--- EXTRACTED MATERIAL ---
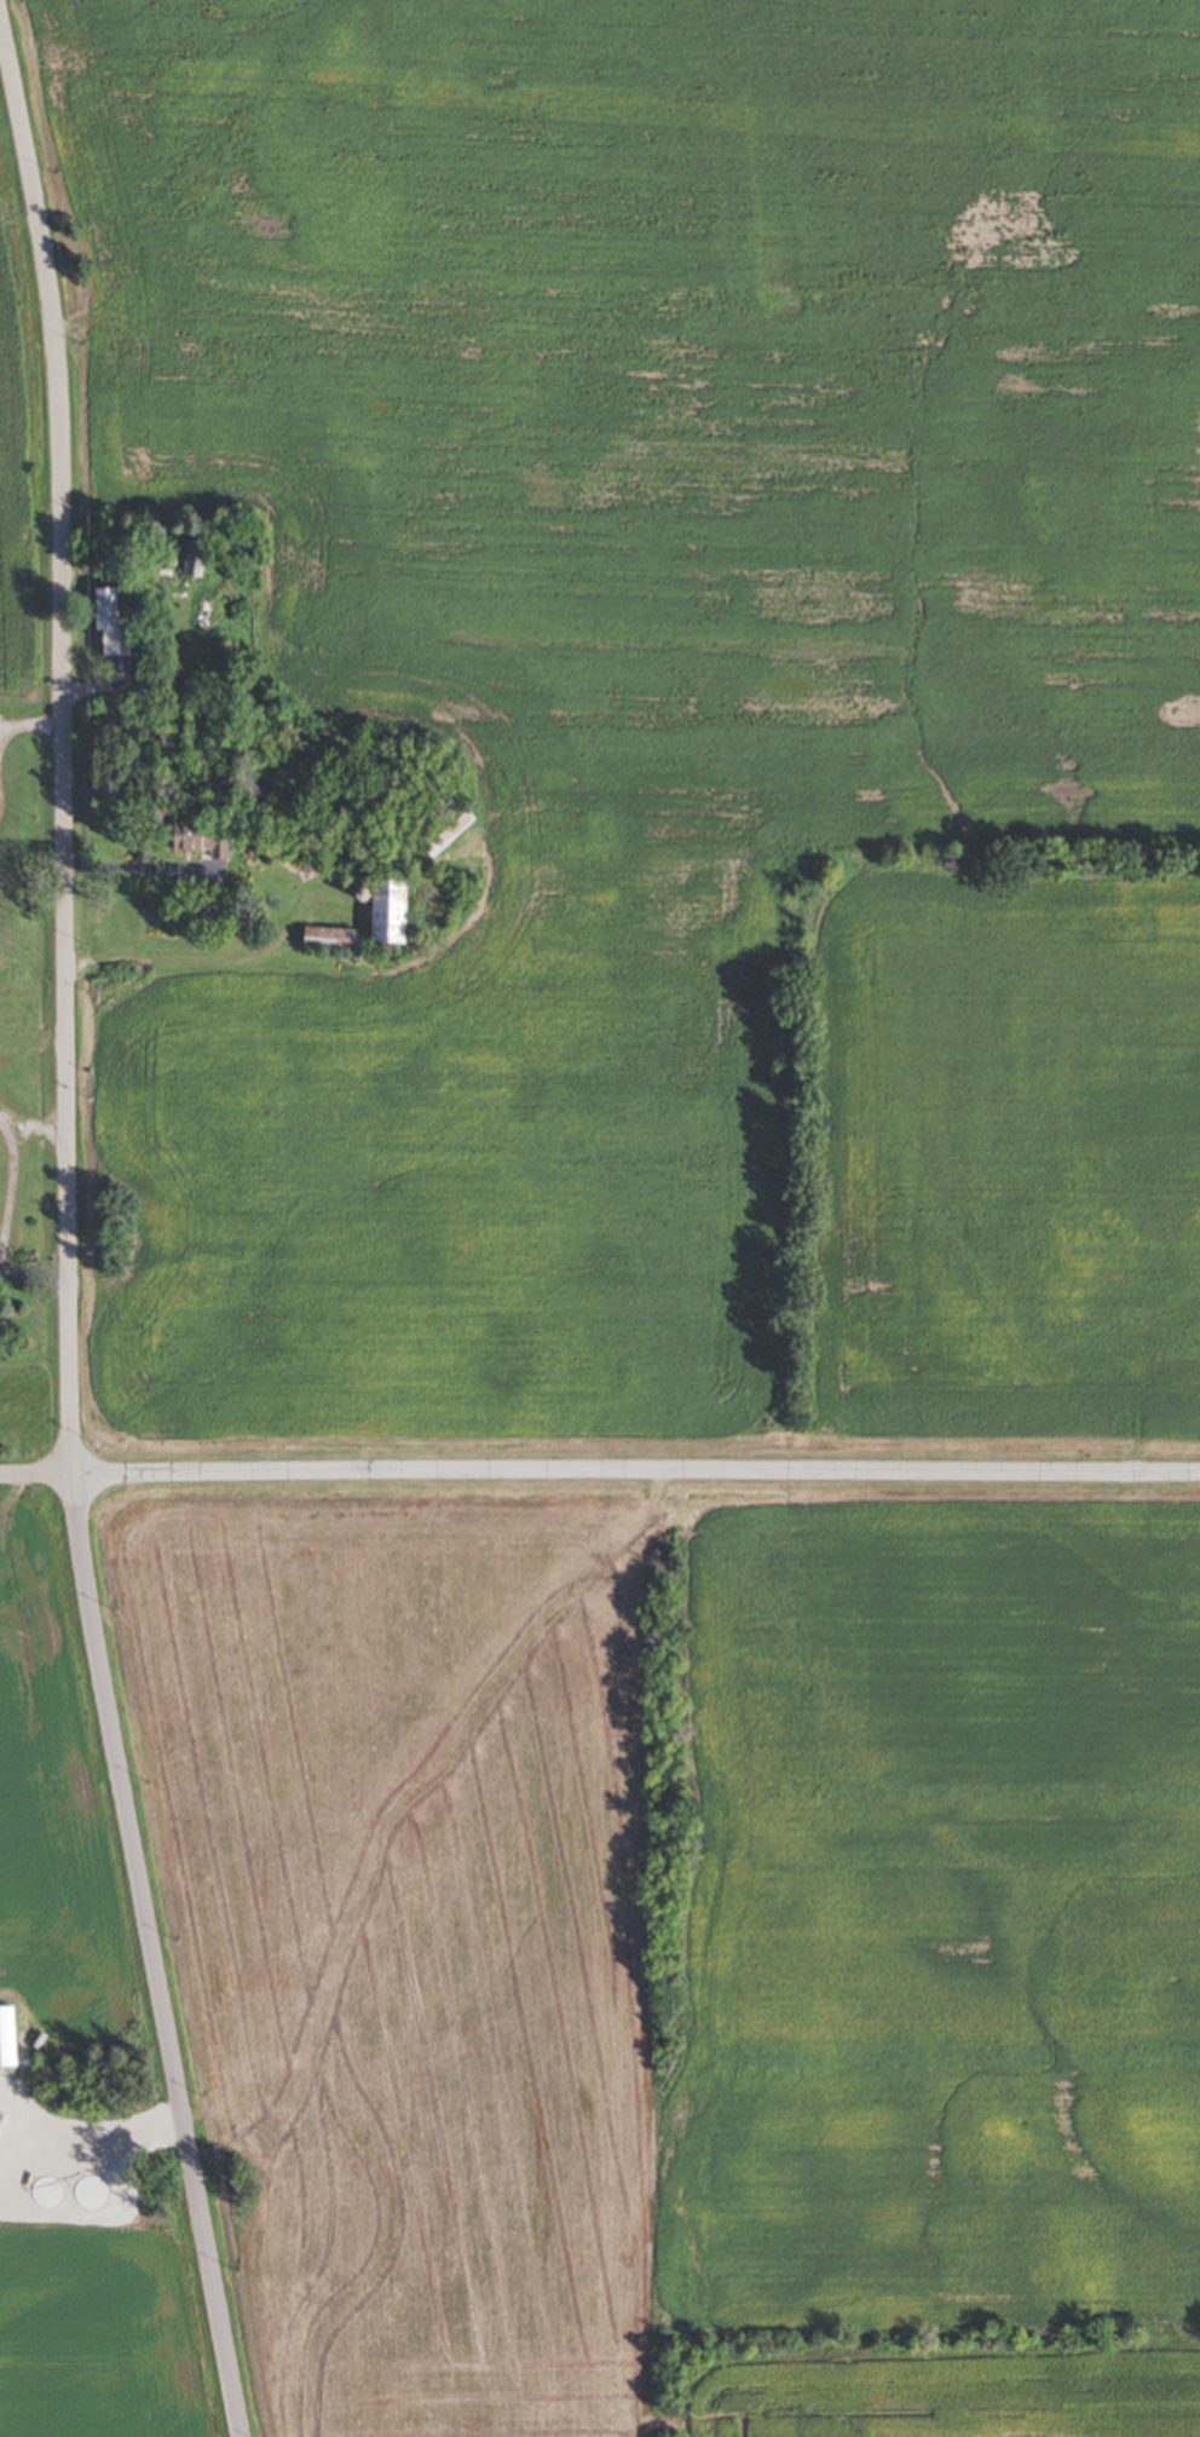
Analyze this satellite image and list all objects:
building: (197, 561)
building: (115, 624)
road: (31, 720)
building: (204, 837)
road: (143, 866)
building: (393, 912)
building: (333, 938)
road: (36, 1127)
road: (3, 1177)
road: (70, 1233)
road: (35, 1271)
road: (599, 1478)
building: (8, 2037)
---
[WORK TASK] Each record is to be copied word for word, with no images carried over.

[EXPECTED ANSWER]
Analyze this satellite image and list all objects:
building: (197, 561)
building: (115, 624)
road: (31, 720)
building: (204, 837)
road: (143, 866)
building: (393, 912)
building: (333, 938)
road: (36, 1127)
road: (3, 1177)
road: (70, 1233)
road: (35, 1271)
road: (599, 1478)
building: (8, 2037)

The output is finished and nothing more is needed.